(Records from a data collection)
--*--
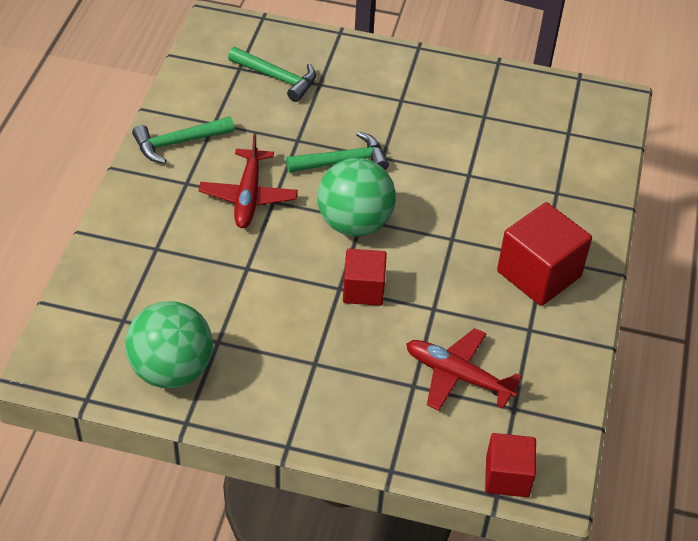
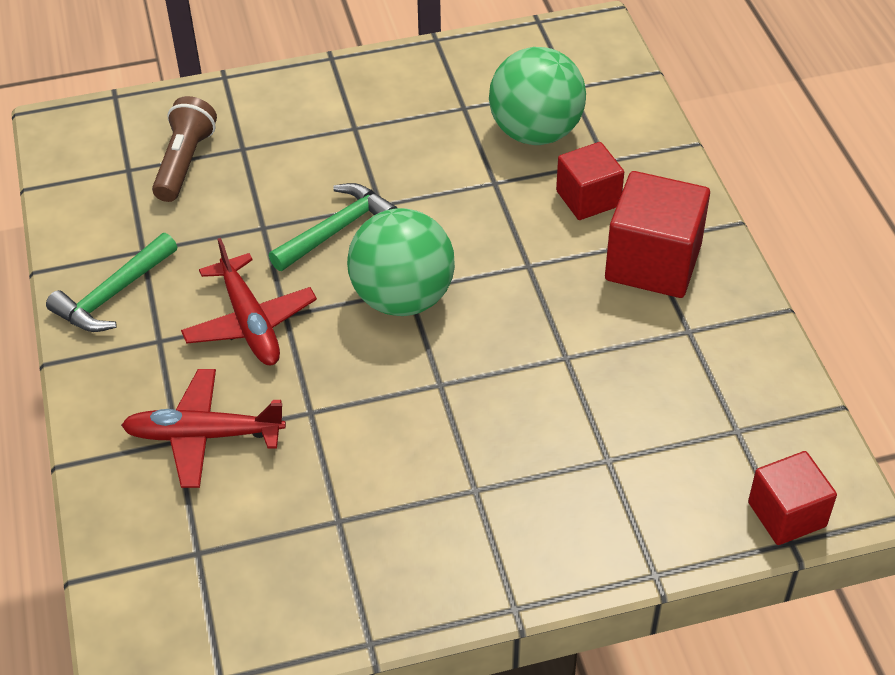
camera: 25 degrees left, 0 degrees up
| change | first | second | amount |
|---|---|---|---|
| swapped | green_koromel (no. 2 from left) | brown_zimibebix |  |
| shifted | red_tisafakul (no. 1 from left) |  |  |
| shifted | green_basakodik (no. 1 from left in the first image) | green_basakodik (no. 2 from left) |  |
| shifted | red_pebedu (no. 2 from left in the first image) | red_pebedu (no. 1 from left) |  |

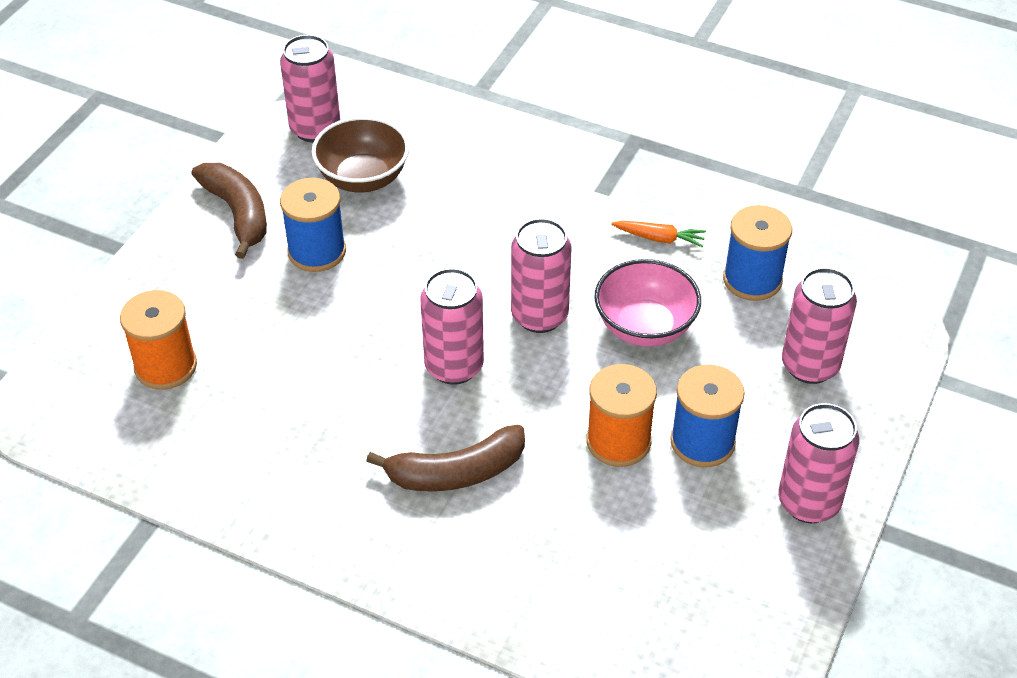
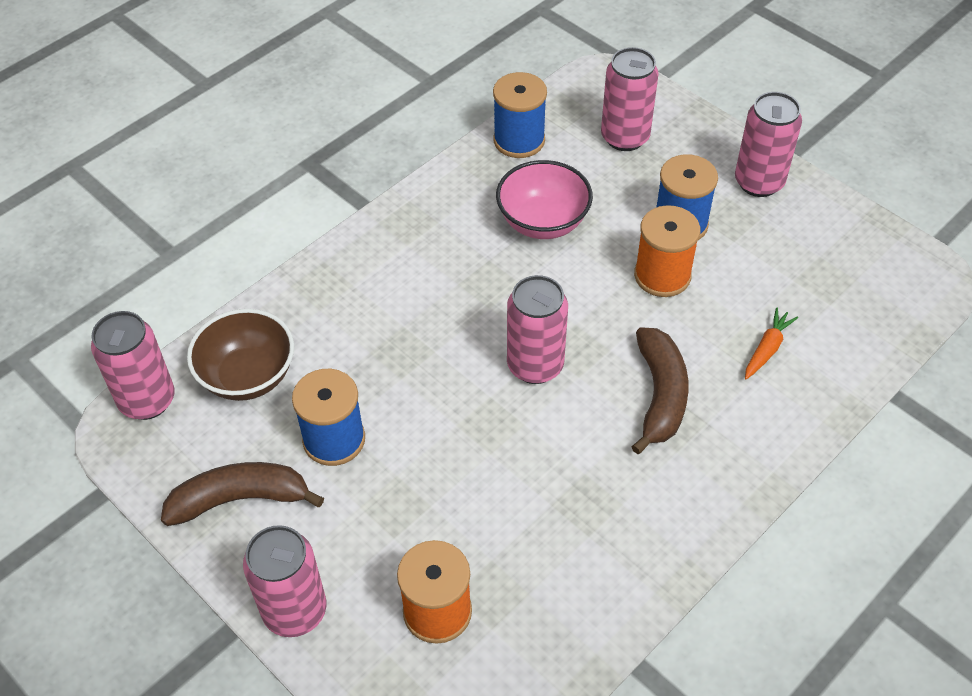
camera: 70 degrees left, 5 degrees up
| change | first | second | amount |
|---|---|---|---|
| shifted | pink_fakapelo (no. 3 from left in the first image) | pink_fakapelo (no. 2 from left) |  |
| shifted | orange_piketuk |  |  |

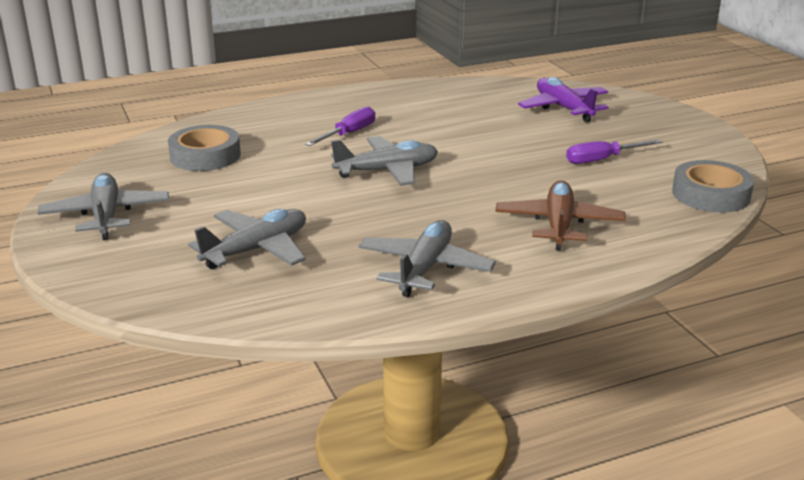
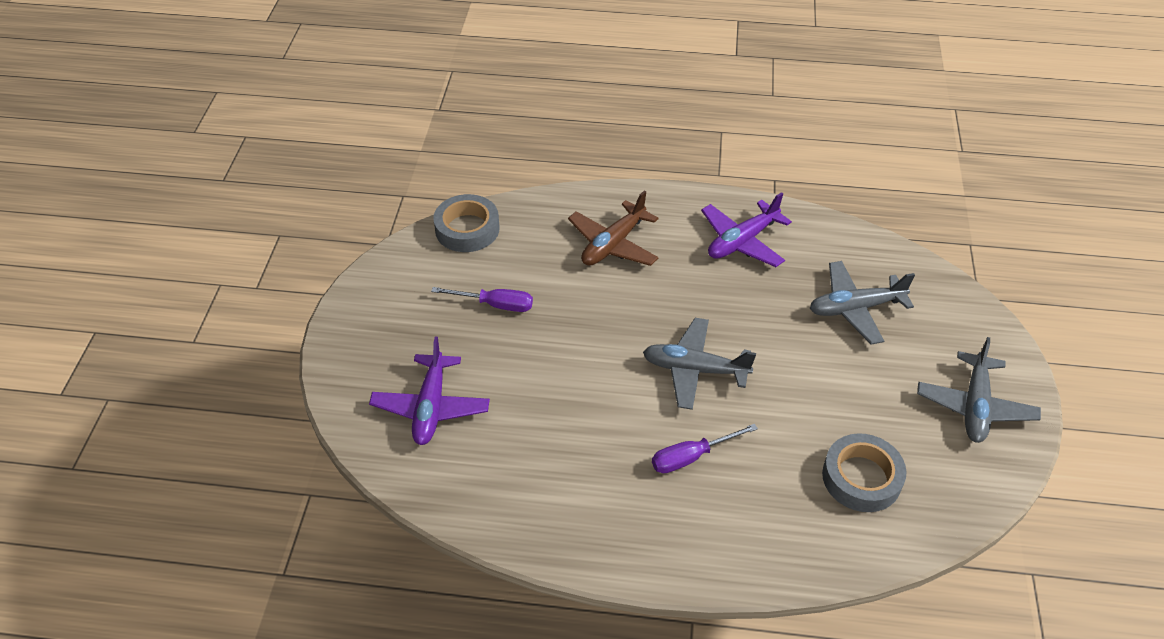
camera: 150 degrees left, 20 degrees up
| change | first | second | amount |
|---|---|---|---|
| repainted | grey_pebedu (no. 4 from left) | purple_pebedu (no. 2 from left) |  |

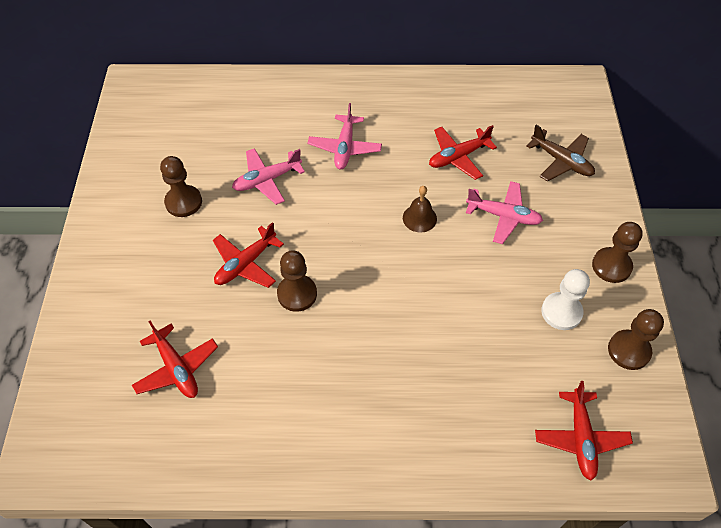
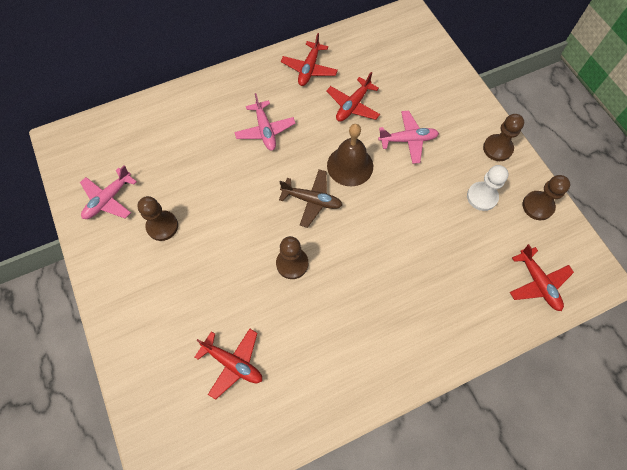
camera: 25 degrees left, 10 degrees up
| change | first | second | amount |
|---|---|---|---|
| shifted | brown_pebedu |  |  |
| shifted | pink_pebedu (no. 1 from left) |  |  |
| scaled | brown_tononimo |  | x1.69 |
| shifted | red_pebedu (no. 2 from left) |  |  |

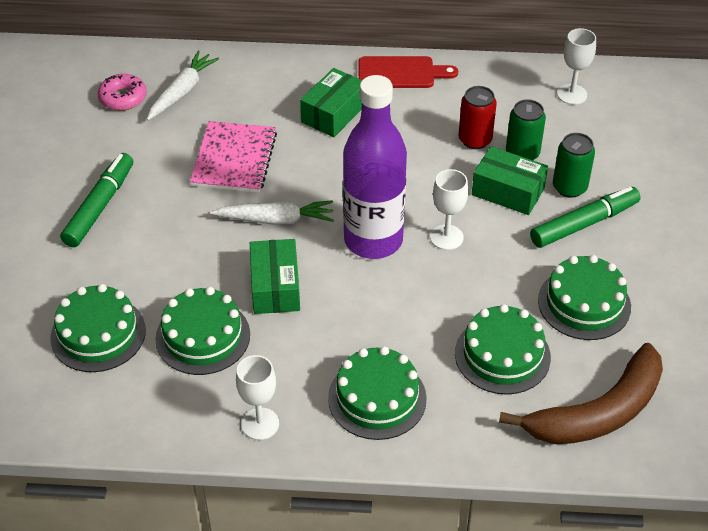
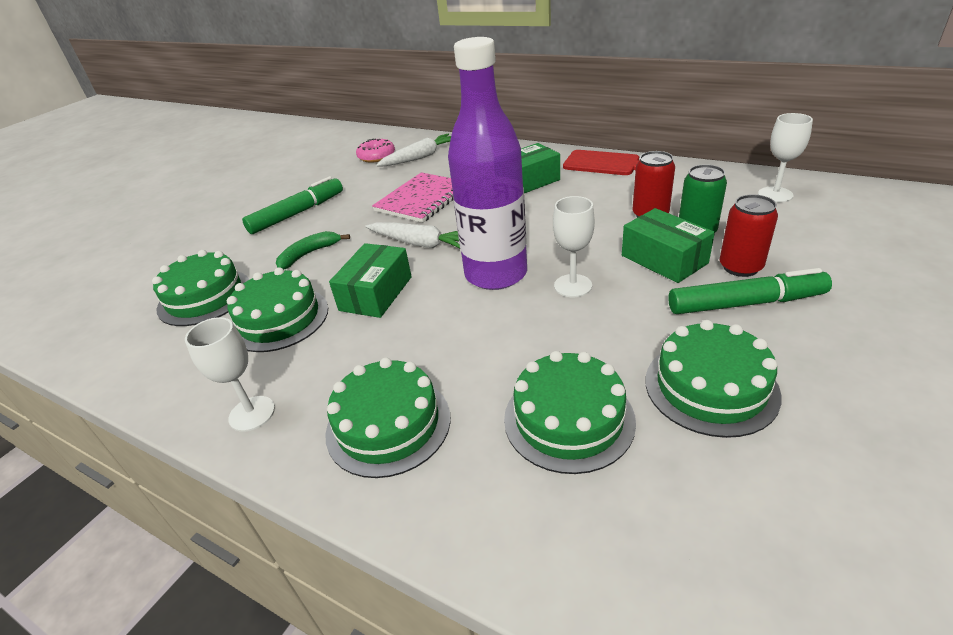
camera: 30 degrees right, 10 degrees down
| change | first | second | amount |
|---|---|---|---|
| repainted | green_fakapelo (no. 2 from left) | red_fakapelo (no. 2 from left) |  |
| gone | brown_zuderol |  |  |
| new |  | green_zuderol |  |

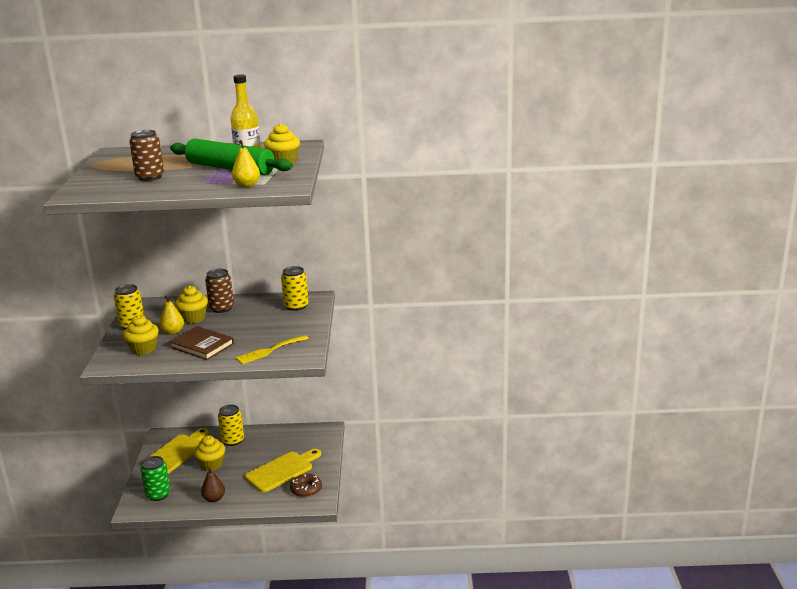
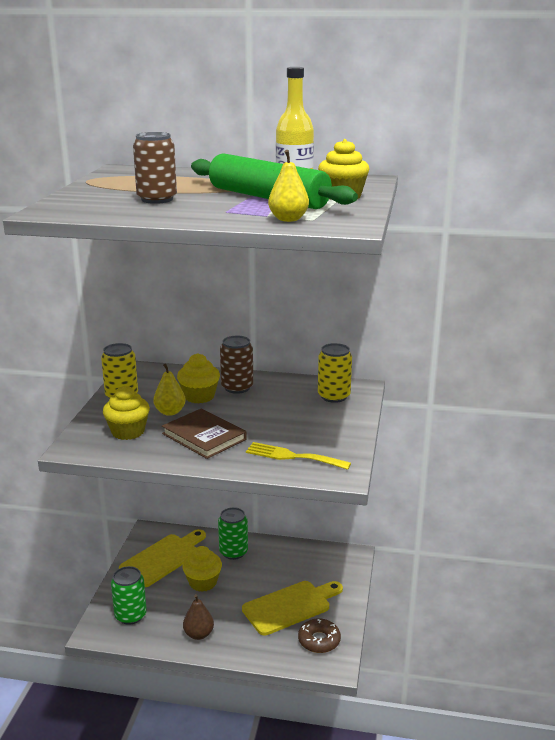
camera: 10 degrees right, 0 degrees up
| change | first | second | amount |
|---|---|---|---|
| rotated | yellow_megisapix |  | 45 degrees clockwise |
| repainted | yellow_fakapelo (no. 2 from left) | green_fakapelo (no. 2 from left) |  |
--*--
The answer should consist of every line above, exact and free of images.

camera: 25 degrees left, 0 degrees up
| change | first | second | amount |
|---|---|---|---|
| swapped | green_koromel (no. 2 from left) | brown_zimibebix |  |
| shifted | red_tisafakul (no. 1 from left) |  |  |
| shifted | green_basakodik (no. 1 from left in the first image) | green_basakodik (no. 2 from left) |  |
| shifted | red_pebedu (no. 2 from left in the first image) | red_pebedu (no. 1 from left) |  |

camera: 70 degrees left, 5 degrees up
| change | first | second | amount |
|---|---|---|---|
| shifted | pink_fakapelo (no. 3 from left in the first image) | pink_fakapelo (no. 2 from left) |  |
| shifted | orange_piketuk |  |  |

camera: 150 degrees left, 20 degrees up
| change | first | second | amount |
|---|---|---|---|
| repainted | grey_pebedu (no. 4 from left) | purple_pebedu (no. 2 from left) |  |

camera: 25 degrees left, 10 degrees up
| change | first | second | amount |
|---|---|---|---|
| shifted | brown_pebedu |  |  |
| shifted | pink_pebedu (no. 1 from left) |  |  |
| scaled | brown_tononimo |  | x1.69 |
| shifted | red_pebedu (no. 2 from left) |  |  |

camera: 30 degrees right, 10 degrees down
| change | first | second | amount |
|---|---|---|---|
| repainted | green_fakapelo (no. 2 from left) | red_fakapelo (no. 2 from left) |  |
| gone | brown_zuderol |  |  |
| new |  | green_zuderol |  |

camera: 10 degrees right, 0 degrees up
| change | first | second | amount |
|---|---|---|---|
| rotated | yellow_megisapix |  | 45 degrees clockwise |
| repainted | yellow_fakapelo (no. 2 from left) | green_fakapelo (no. 2 from left) |  |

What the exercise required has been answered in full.